- _Assigned task_
Only an exact repeat of the listing, without its images, counts as the answer.

- _Input data_
##############################
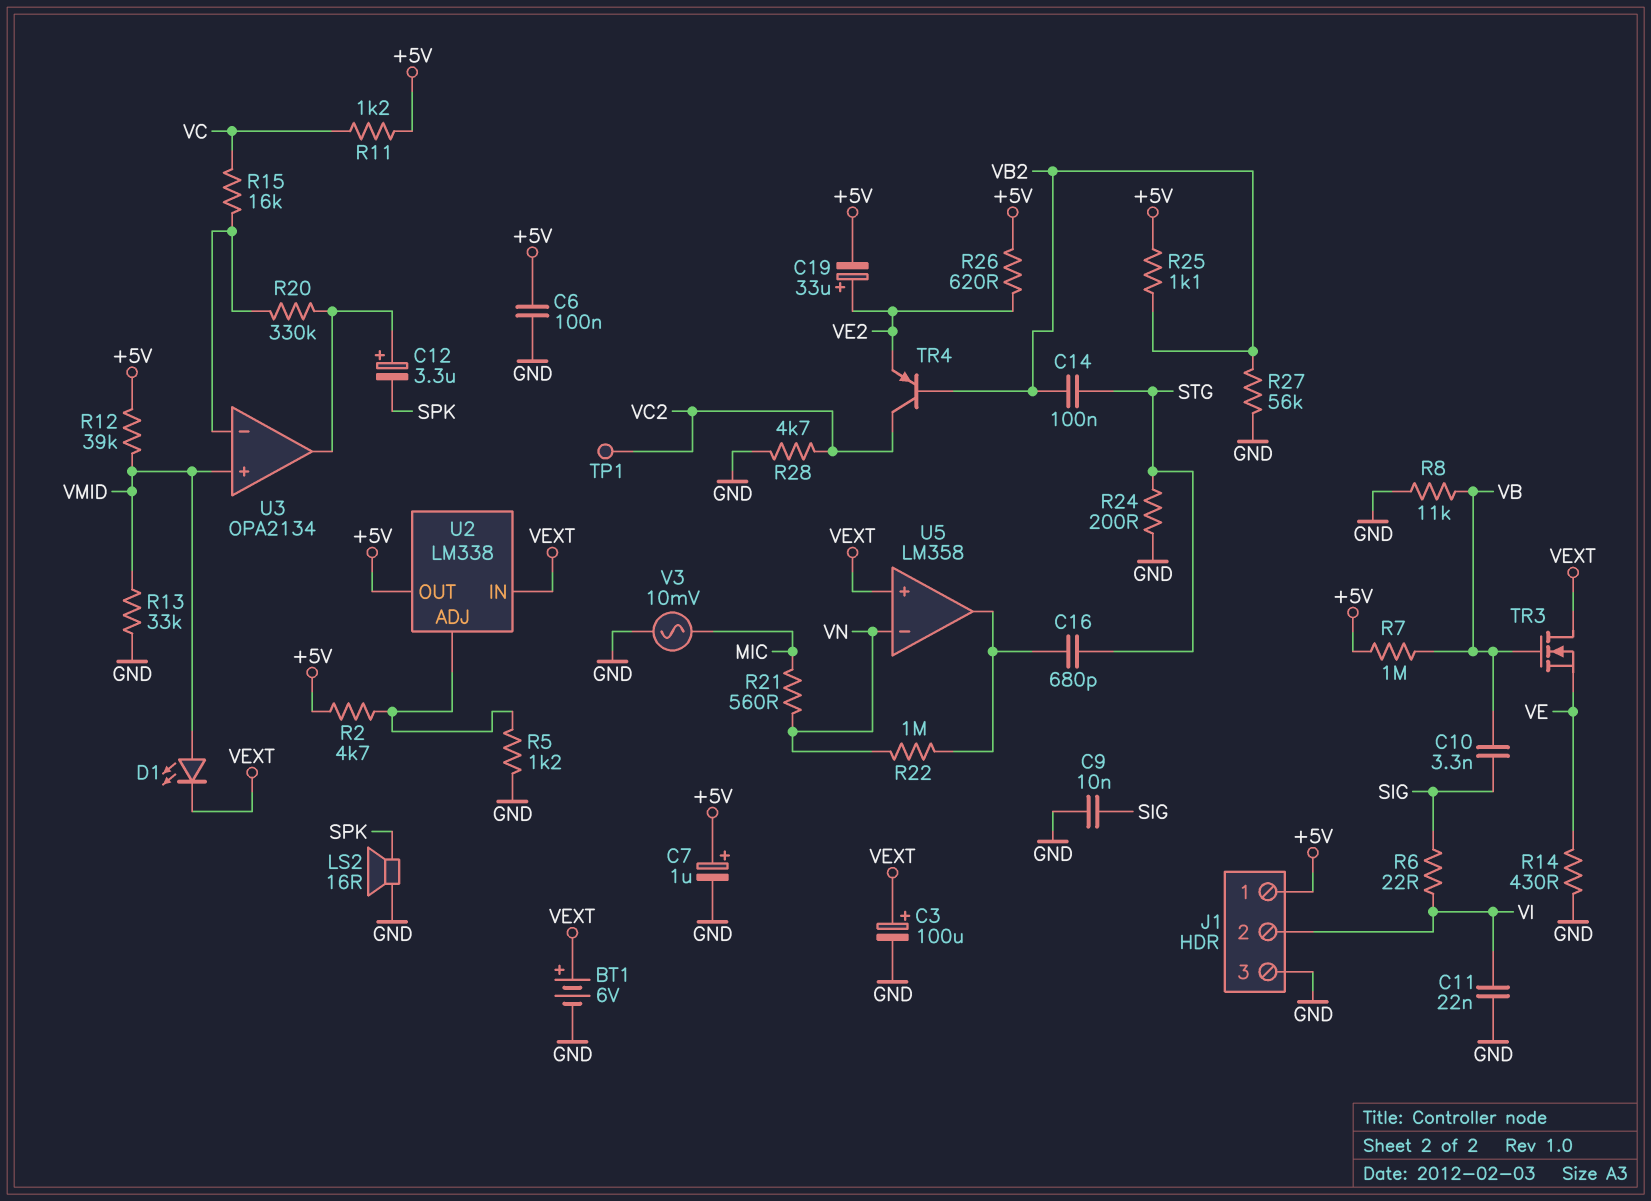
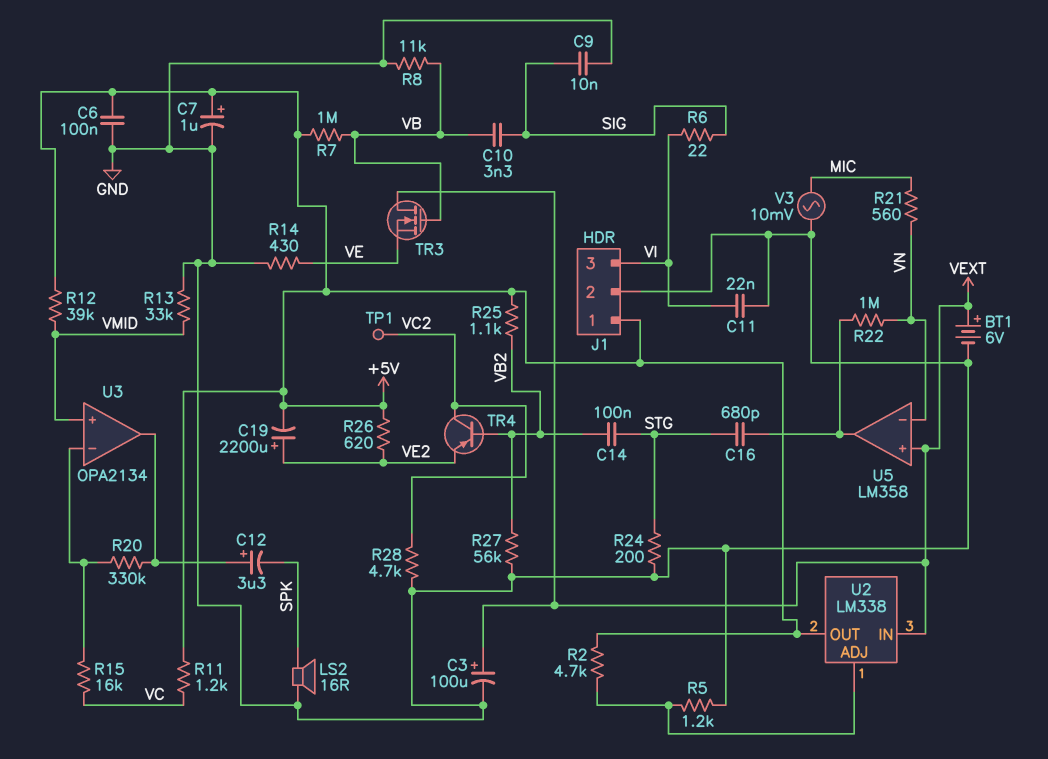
C19: 33uF (plus VE2, minus +5V) -> 2200uF (plus VE2, minus +5V)
D1: LED (A VMID, K VEXT) -> none
J1 pin 2: VI -> GND
J1 pin 3: GND -> VI

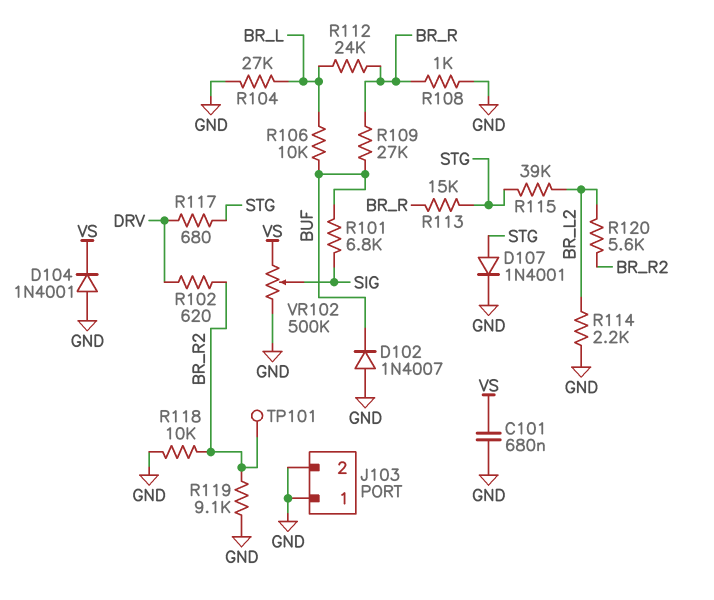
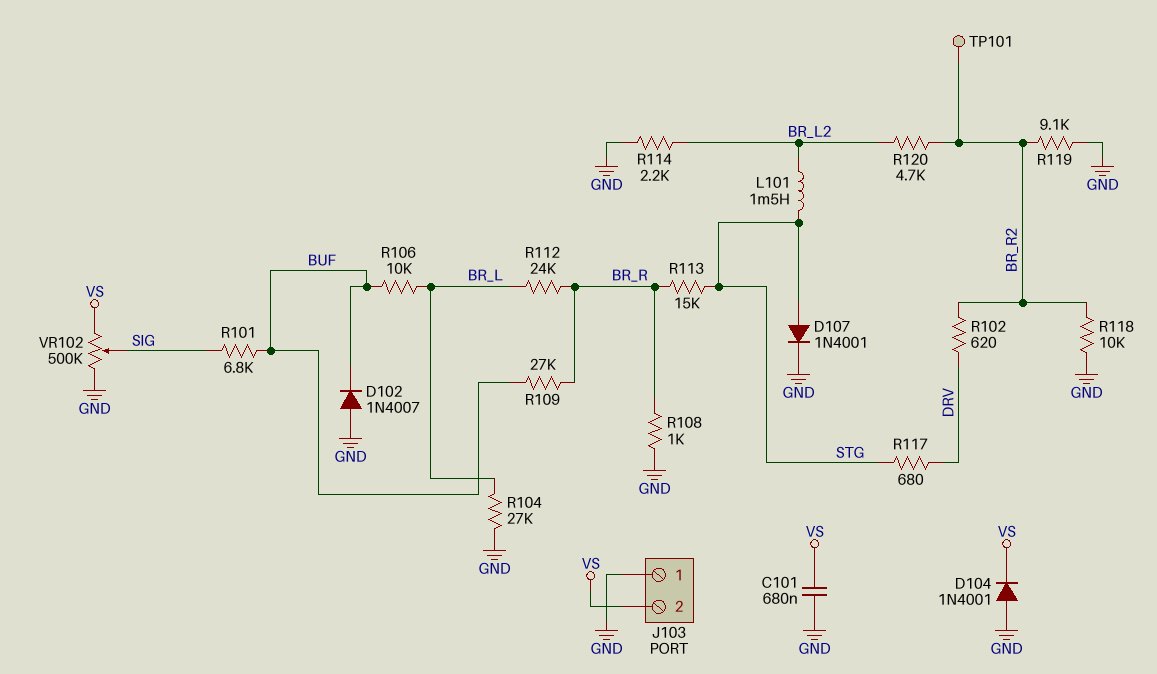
J103 pin 2: GND -> VS
L101: none -> 1.5mH (BR_L2, STG)
R115: 39k (BR_L2, STG) -> none
R120: 5.6k (BR_L2, BR_R2) -> 4.7k (BR_L2, BR_R2)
##############################
- _Output for this task_
C19: 33uF (plus VE2, minus +5V) -> 2200uF (plus VE2, minus +5V)
D1: LED (A VMID, K VEXT) -> none
J1 pin 2: VI -> GND
J1 pin 3: GND -> VI

J103 pin 2: GND -> VS
L101: none -> 1.5mH (BR_L2, STG)
R115: 39k (BR_L2, STG) -> none
R120: 5.6k (BR_L2, BR_R2) -> 4.7k (BR_L2, BR_R2)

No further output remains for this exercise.